━━ Supplied material

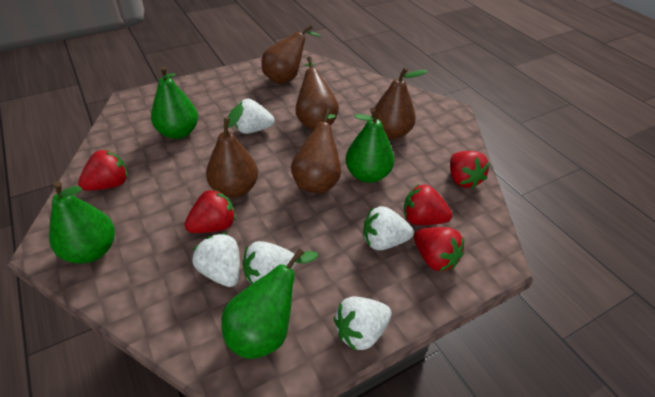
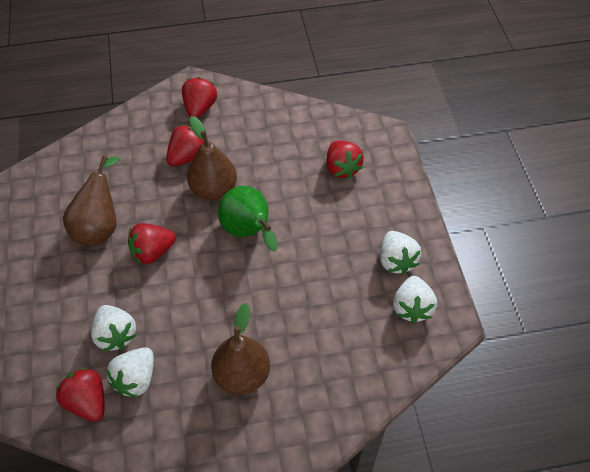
brown pear: 5 -> 3
green pear: 4 -> 1
white strawberry: 5 -> 4

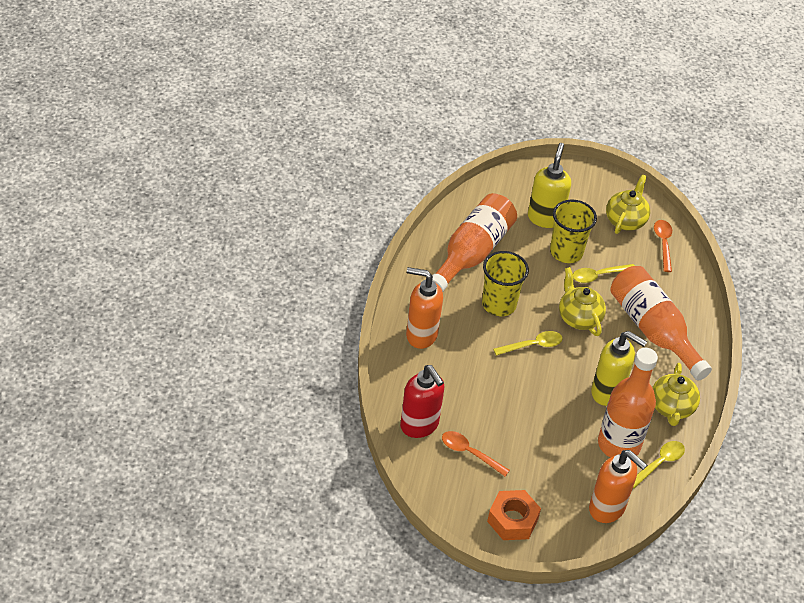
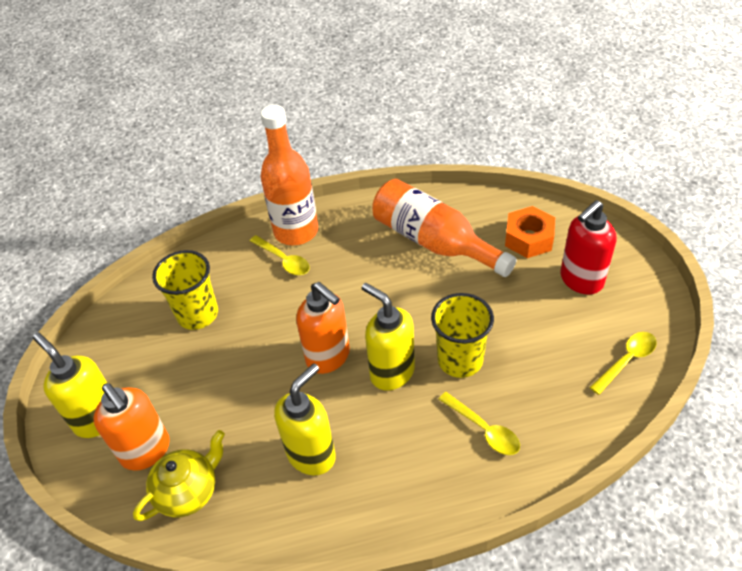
orange bottle: 3 -> 2
orange spoon: 2 -> 0
yellow soap dispenser: 2 -> 3
yellow teapot: 3 -> 1

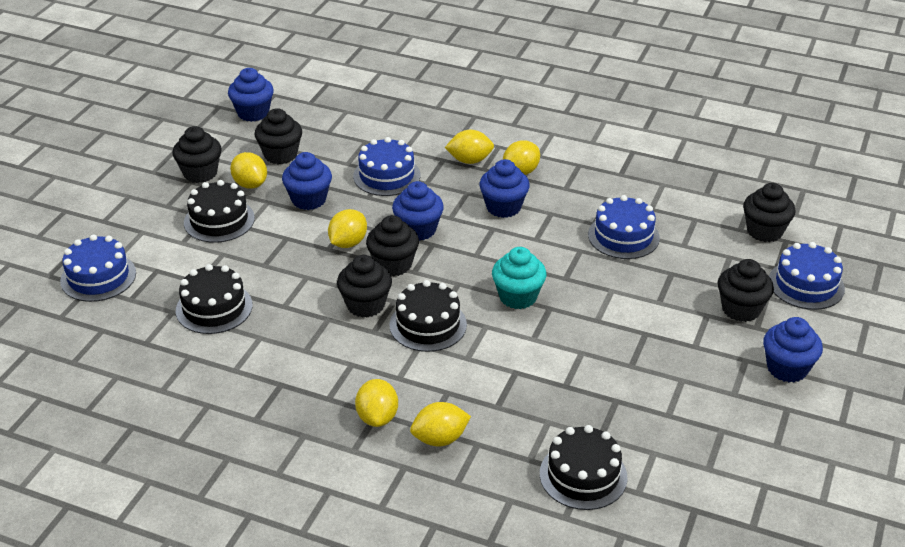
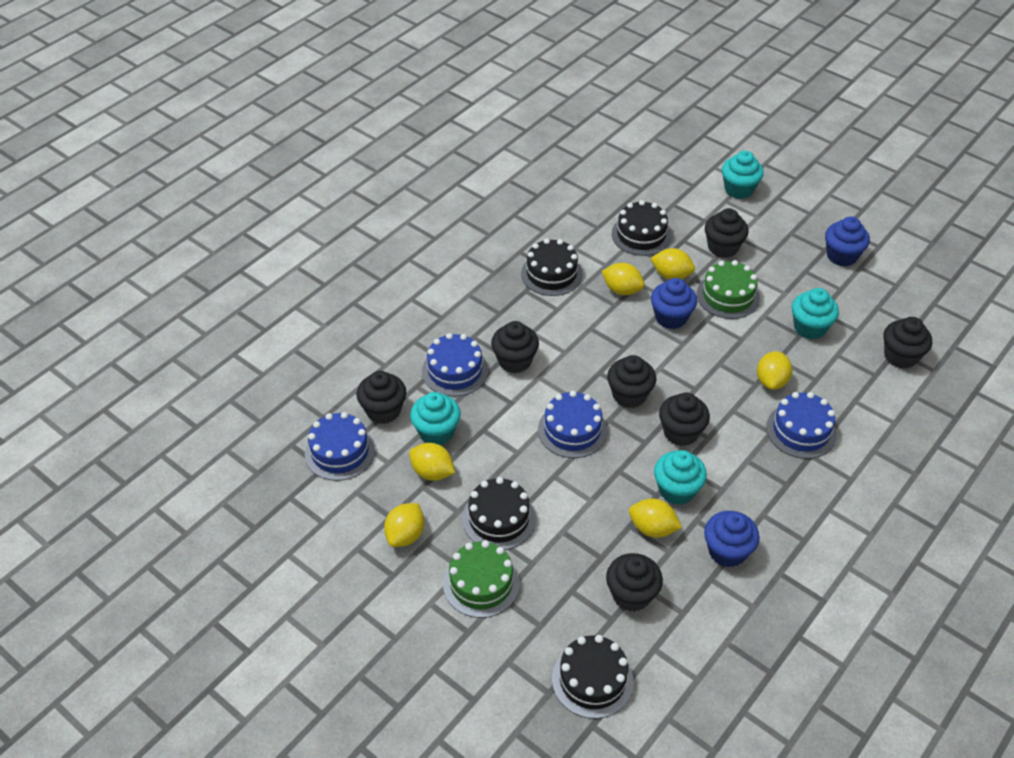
black cupcake: 6 -> 7
blue cupcake: 5 -> 3
green cake: 0 -> 2
turquoise cupcake: 1 -> 4

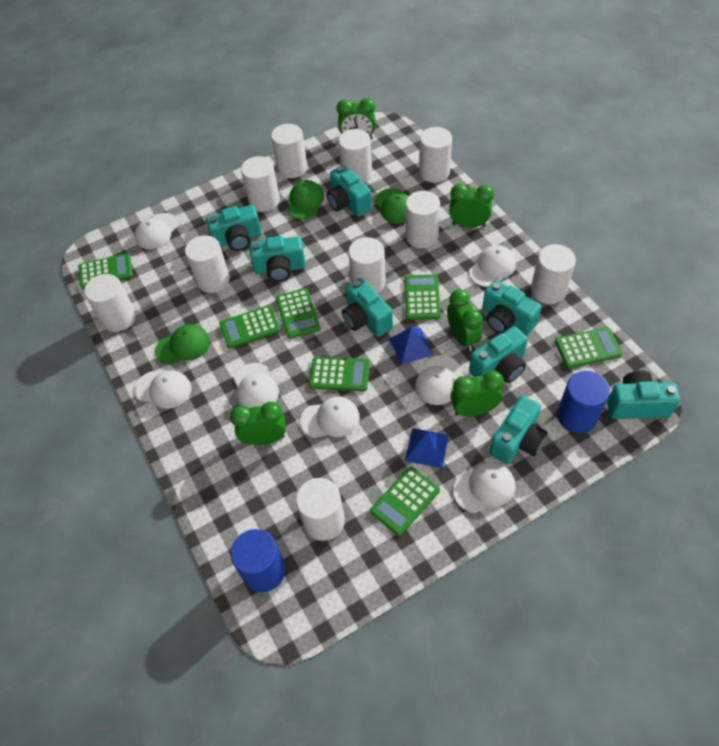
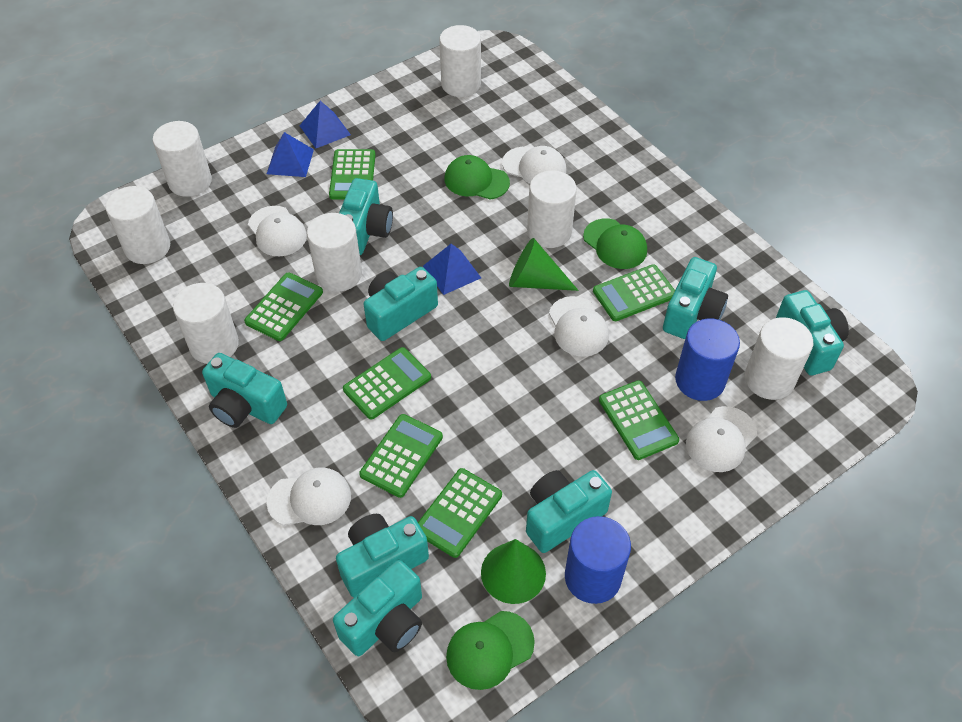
blue pyramid: 2 -> 3
green clock: 5 -> 0
green cone: 0 -> 2
white cap: 7 -> 5
white cylinder: 10 -> 7

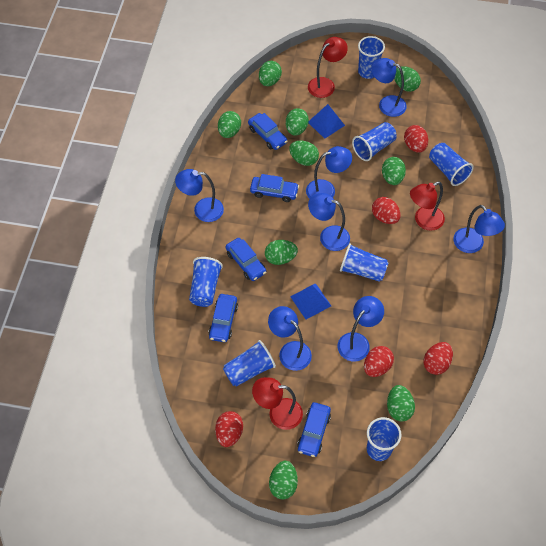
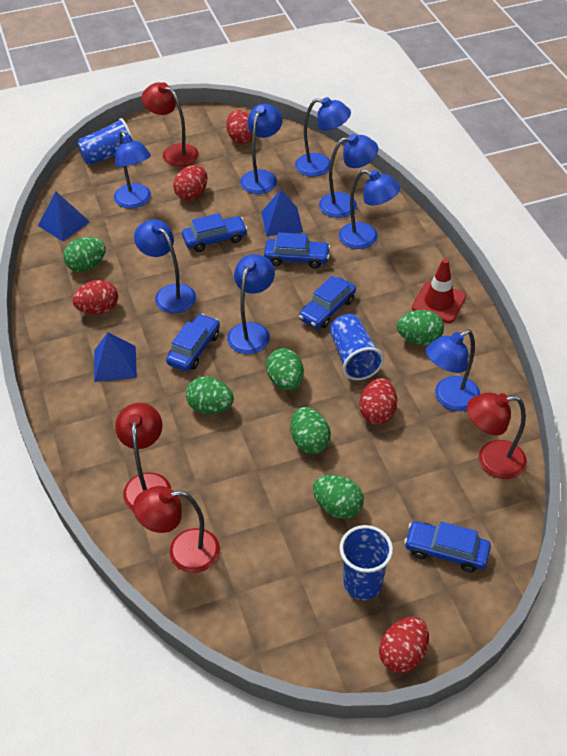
blue cup: 7 -> 3
blue lamp: 7 -> 8
blue pyramid: 2 -> 3
green egg: 9 -> 6
red lamp: 3 -> 4
red traffic cone: 0 -> 1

━━━━

Work to complete: Repeat the entries exactly as they are given, leaving out each image.

Answer space:
brown pear: 5 -> 3
green pear: 4 -> 1
white strawberry: 5 -> 4

orange bottle: 3 -> 2
orange spoon: 2 -> 0
yellow soap dispenser: 2 -> 3
yellow teapot: 3 -> 1

black cupcake: 6 -> 7
blue cupcake: 5 -> 3
green cake: 0 -> 2
turquoise cupcake: 1 -> 4

blue pyramid: 2 -> 3
green clock: 5 -> 0
green cone: 0 -> 2
white cap: 7 -> 5
white cylinder: 10 -> 7

blue cup: 7 -> 3
blue lamp: 7 -> 8
blue pyramid: 2 -> 3
green egg: 9 -> 6
red lamp: 3 -> 4
red traffic cone: 0 -> 1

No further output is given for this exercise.